What you have to do> What should come back is the data below, word for word, minus any picture.

Data for analysis>

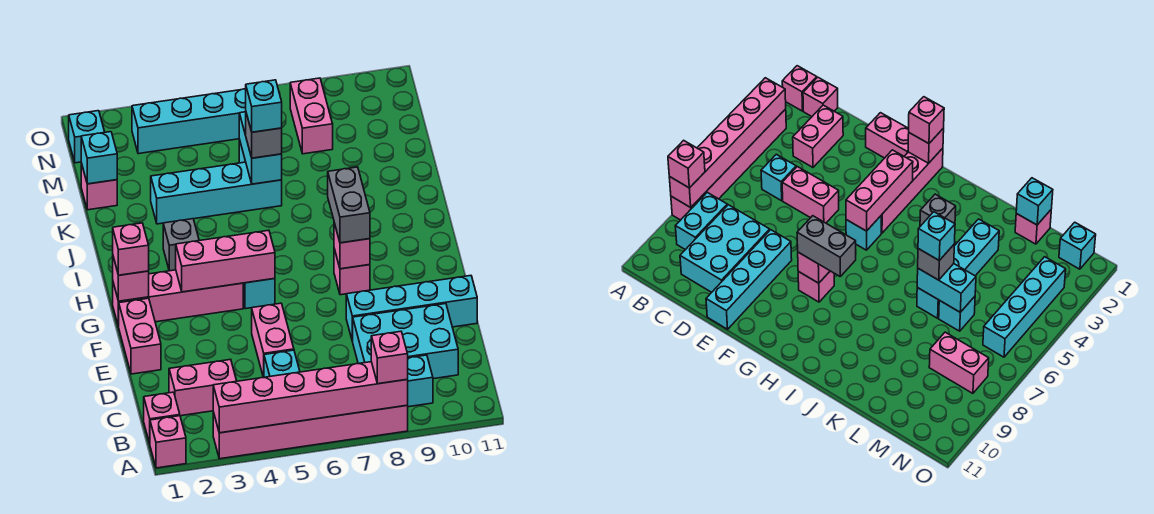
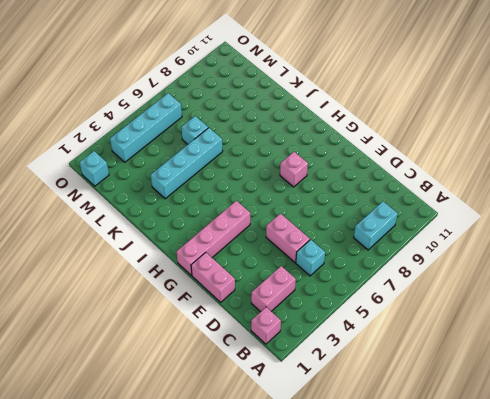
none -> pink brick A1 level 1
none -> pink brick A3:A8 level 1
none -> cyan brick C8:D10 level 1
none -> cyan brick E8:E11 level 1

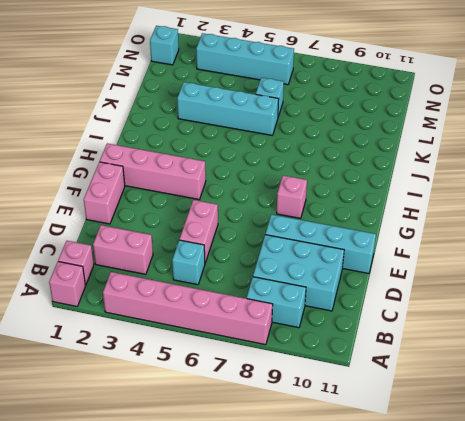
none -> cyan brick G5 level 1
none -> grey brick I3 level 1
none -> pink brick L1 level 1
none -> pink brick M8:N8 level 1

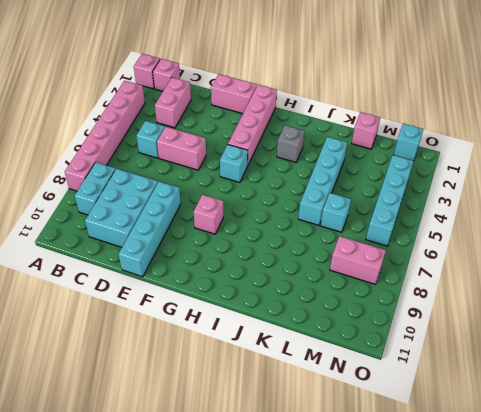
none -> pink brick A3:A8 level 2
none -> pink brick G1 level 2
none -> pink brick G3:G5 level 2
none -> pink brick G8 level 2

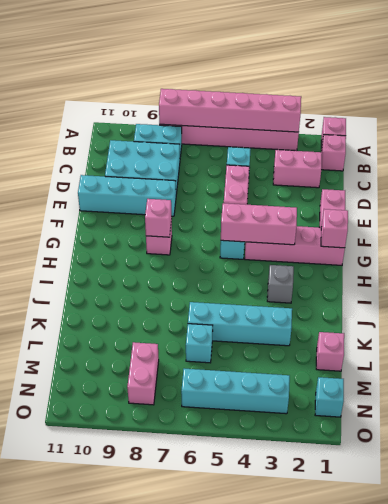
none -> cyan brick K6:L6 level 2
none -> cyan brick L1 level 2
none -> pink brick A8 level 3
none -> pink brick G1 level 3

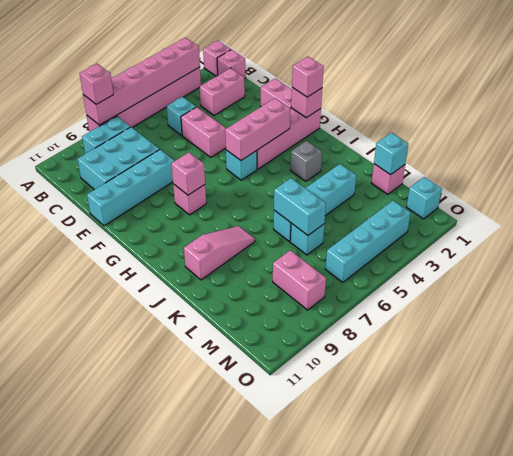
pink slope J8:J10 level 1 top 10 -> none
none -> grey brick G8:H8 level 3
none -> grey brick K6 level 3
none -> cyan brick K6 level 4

Answer box>
none -> pink brick A1 level 1
none -> pink brick A3:A8 level 1
none -> cyan brick C8:D10 level 1
none -> cyan brick E8:E11 level 1

none -> cyan brick G5 level 1
none -> grey brick I3 level 1
none -> pink brick L1 level 1
none -> pink brick M8:N8 level 1

none -> pink brick A3:A8 level 2
none -> pink brick G1 level 2
none -> pink brick G3:G5 level 2
none -> pink brick G8 level 2

none -> cyan brick K6:L6 level 2
none -> cyan brick L1 level 2
none -> pink brick A8 level 3
none -> pink brick G1 level 3

pink slope J8:J10 level 1 top 10 -> none
none -> grey brick G8:H8 level 3
none -> grey brick K6 level 3
none -> cyan brick K6 level 4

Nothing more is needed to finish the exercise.